═══ RECORD EXTRACTS

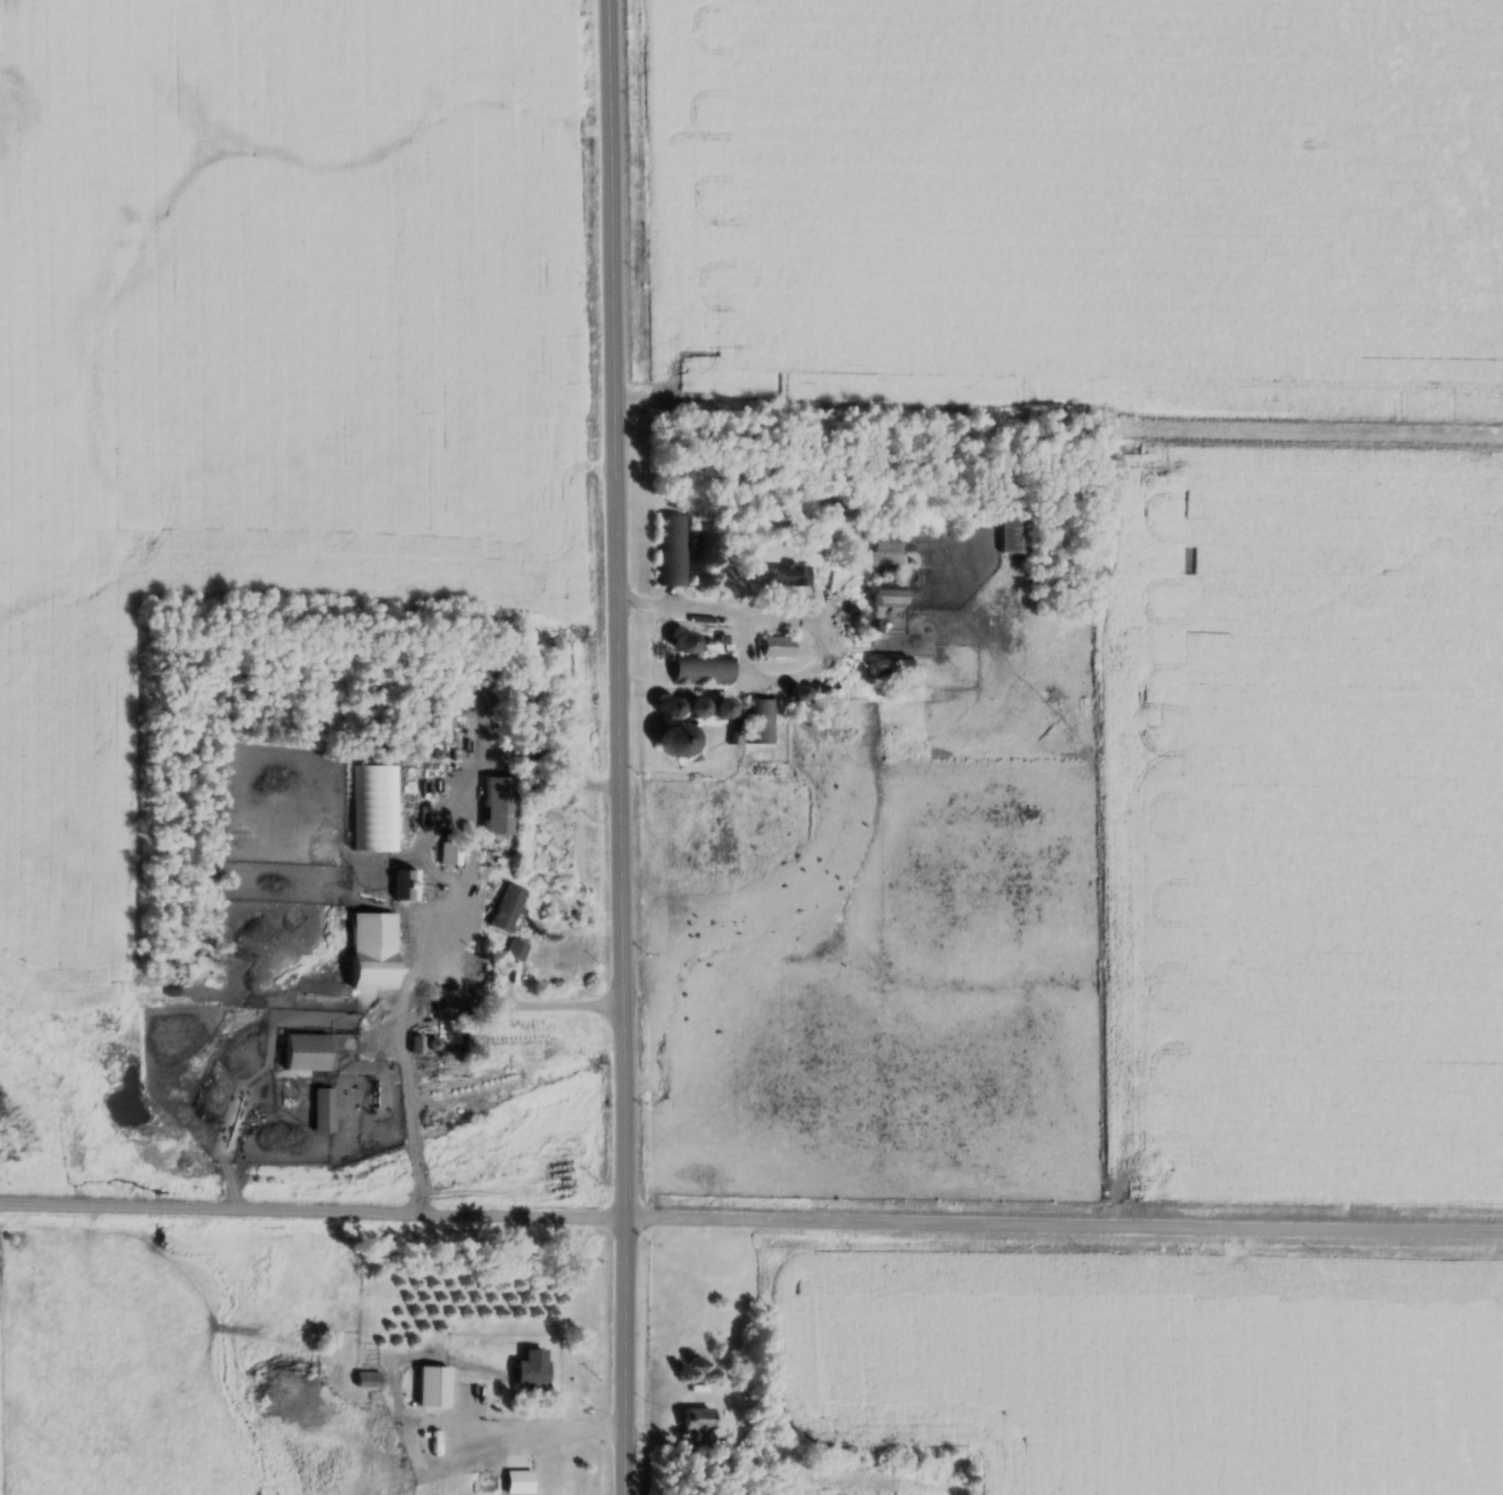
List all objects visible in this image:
building: (1017, 536)
building: (888, 543)
building: (671, 551)
building: (790, 576)
building: (689, 643)
building: (779, 648)
building: (893, 665)
building: (704, 670)
building: (674, 708)
building: (713, 708)
building: (760, 722)
building: (682, 740)
road: (623, 747)
building: (535, 783)
building: (501, 806)
building: (375, 808)
building: (449, 853)
building: (407, 884)
building: (509, 907)
building: (518, 950)
building: (375, 951)
road: (408, 1004)
building: (308, 1053)
road: (751, 1220)
building: (535, 1374)
building: (479, 1391)
building: (699, 1419)
road: (527, 1435)
building: (416, 1451)
building: (521, 1483)
building: (480, 1492)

══════

> INSTRUCTIONS FOR THE TASK
Your copy should match the records above exactly, apart from the pictures, which stay out.

> ANSWER SECTION
List all objects visible in this image:
building: (1017, 536)
building: (888, 543)
building: (671, 551)
building: (790, 576)
building: (689, 643)
building: (779, 648)
building: (893, 665)
building: (704, 670)
building: (674, 708)
building: (713, 708)
building: (760, 722)
building: (682, 740)
road: (623, 747)
building: (535, 783)
building: (501, 806)
building: (375, 808)
building: (449, 853)
building: (407, 884)
building: (509, 907)
building: (518, 950)
building: (375, 951)
road: (408, 1004)
building: (308, 1053)
road: (751, 1220)
building: (535, 1374)
building: (479, 1391)
building: (699, 1419)
road: (527, 1435)
building: (416, 1451)
building: (521, 1483)
building: (480, 1492)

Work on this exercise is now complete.